**AIM OF THE EXERCISE**
Scan the listing below. Copy each line that contains "none".

**DATA PROVIDED**
- - - -
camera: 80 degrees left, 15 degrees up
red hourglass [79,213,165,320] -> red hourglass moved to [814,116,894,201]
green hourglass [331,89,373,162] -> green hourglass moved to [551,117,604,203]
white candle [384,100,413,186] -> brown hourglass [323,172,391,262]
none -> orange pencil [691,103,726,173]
- - - -
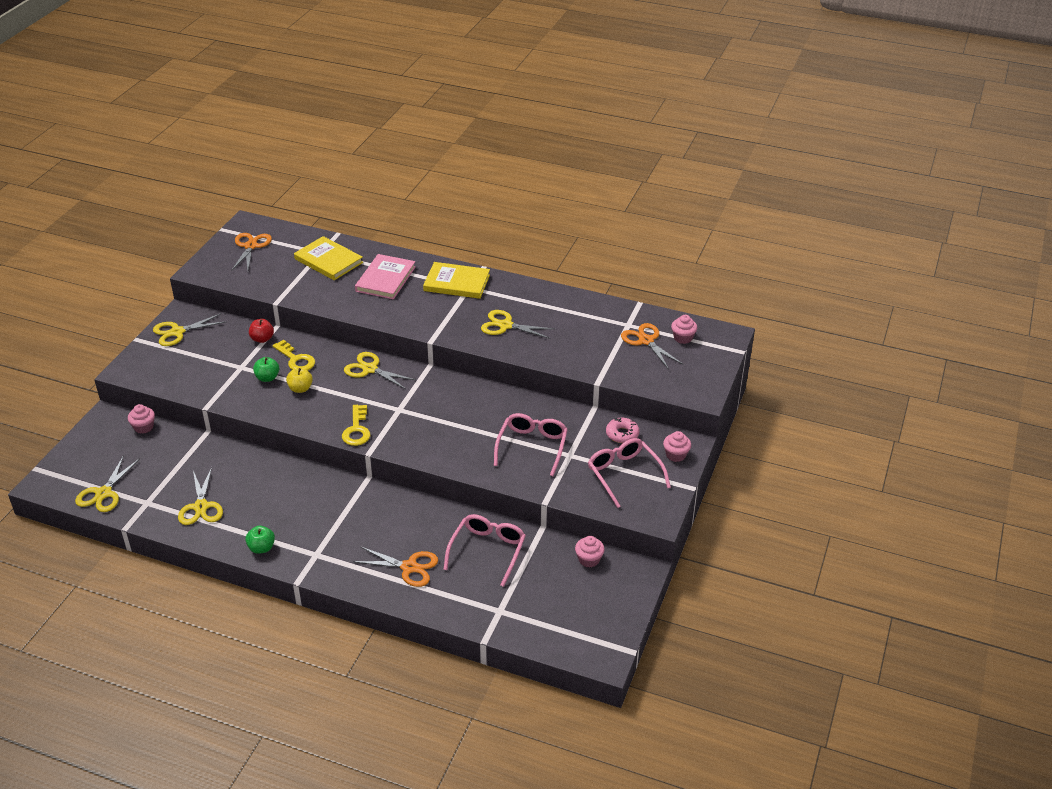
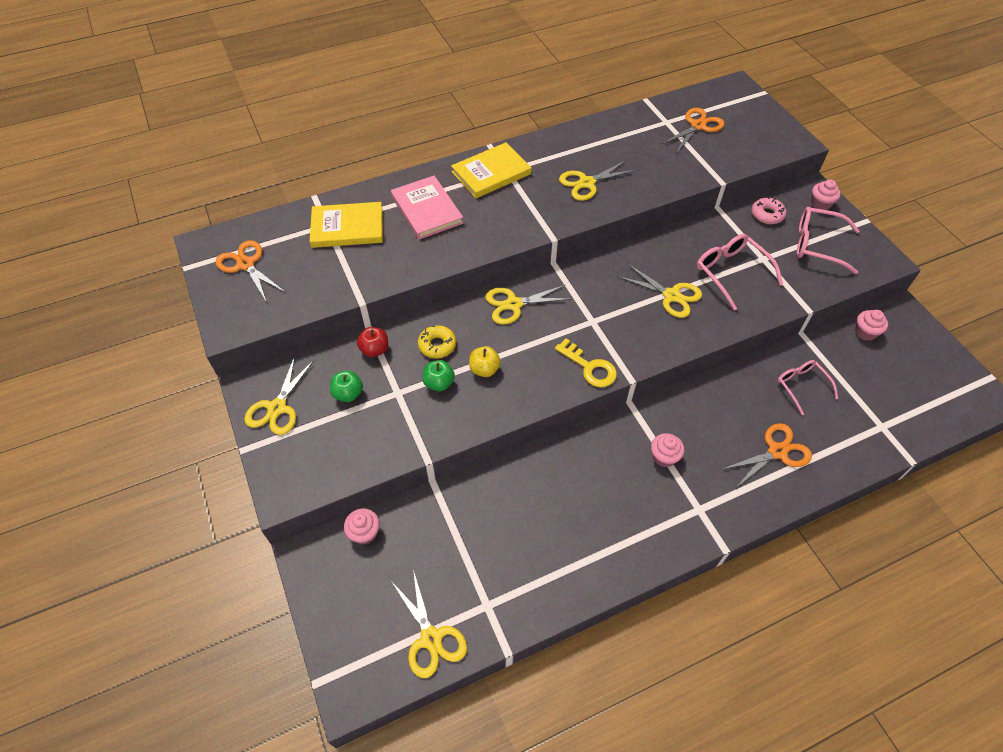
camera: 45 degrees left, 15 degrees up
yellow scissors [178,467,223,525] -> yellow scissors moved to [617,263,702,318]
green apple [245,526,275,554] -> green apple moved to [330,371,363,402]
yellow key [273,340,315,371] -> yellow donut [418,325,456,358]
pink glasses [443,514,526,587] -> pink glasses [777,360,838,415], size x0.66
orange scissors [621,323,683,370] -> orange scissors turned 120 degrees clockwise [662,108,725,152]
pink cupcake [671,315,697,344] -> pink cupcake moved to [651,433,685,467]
- - - -
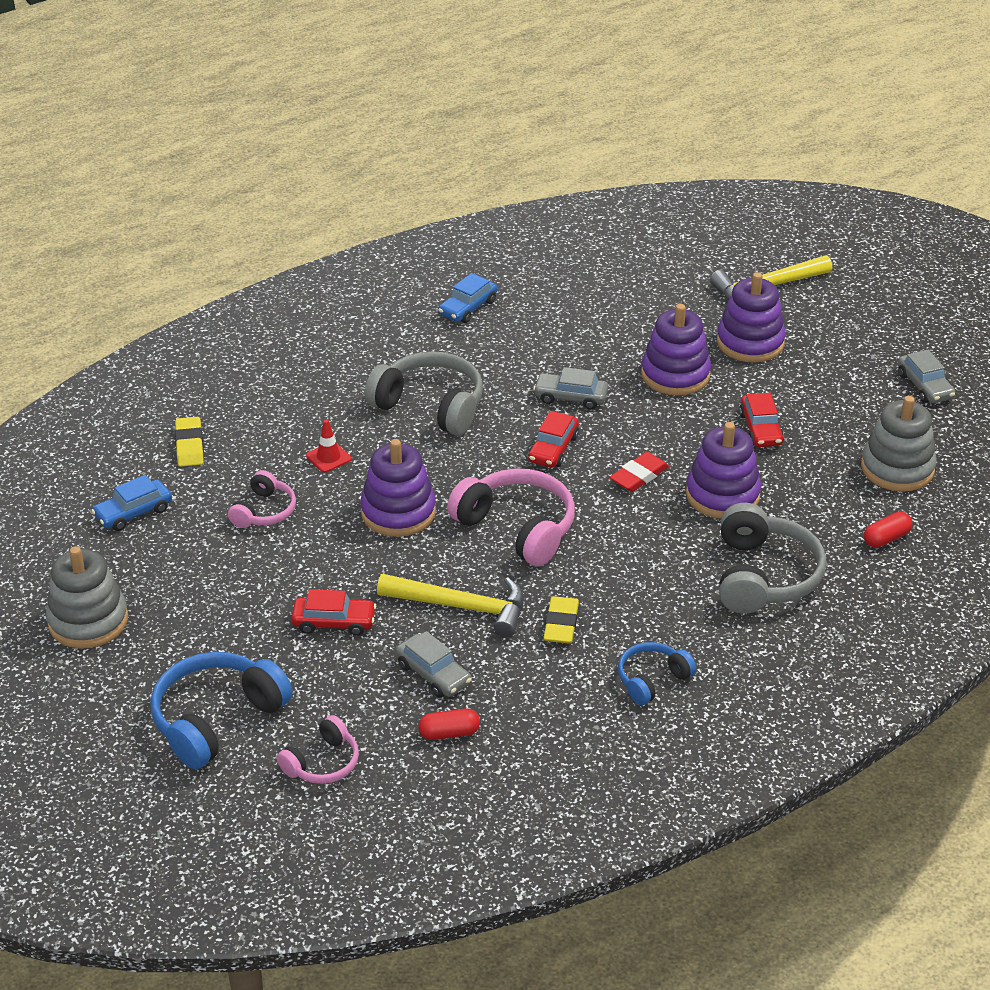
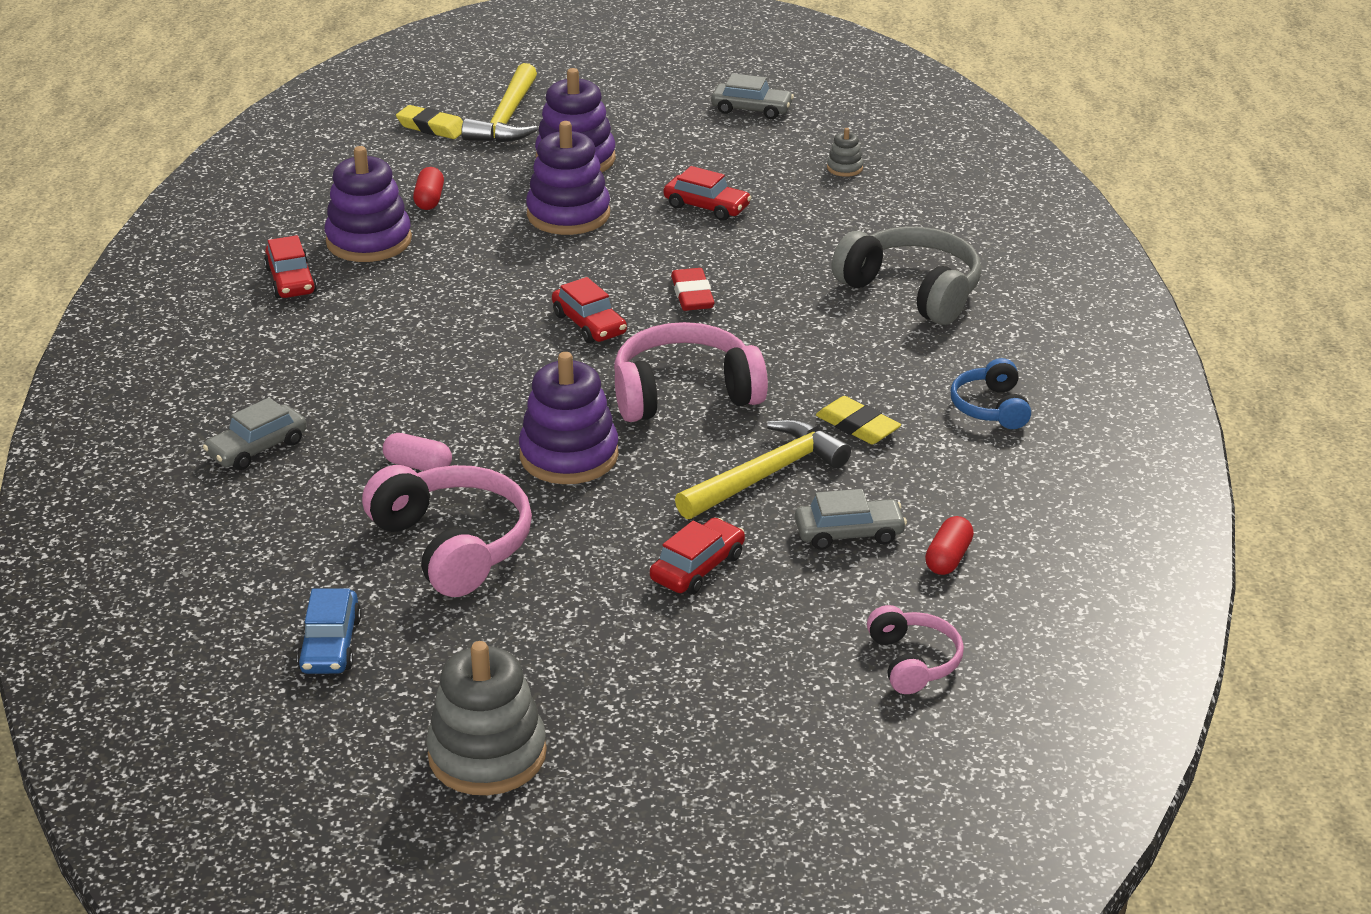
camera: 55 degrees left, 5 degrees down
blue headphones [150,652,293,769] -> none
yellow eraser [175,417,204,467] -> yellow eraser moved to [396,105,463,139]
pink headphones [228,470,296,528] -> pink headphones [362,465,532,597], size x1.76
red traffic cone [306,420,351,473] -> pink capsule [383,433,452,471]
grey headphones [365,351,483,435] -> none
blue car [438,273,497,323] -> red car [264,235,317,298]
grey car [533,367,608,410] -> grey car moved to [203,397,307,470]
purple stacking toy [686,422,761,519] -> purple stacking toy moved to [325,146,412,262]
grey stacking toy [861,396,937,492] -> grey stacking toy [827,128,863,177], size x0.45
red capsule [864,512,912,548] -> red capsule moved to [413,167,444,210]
- - - -
**SOLUTION FOR THIS EXERCISE**
none -> orange pencil [691,103,726,173]
blue headphones [150,652,293,769] -> none
grey headphones [365,351,483,435] -> none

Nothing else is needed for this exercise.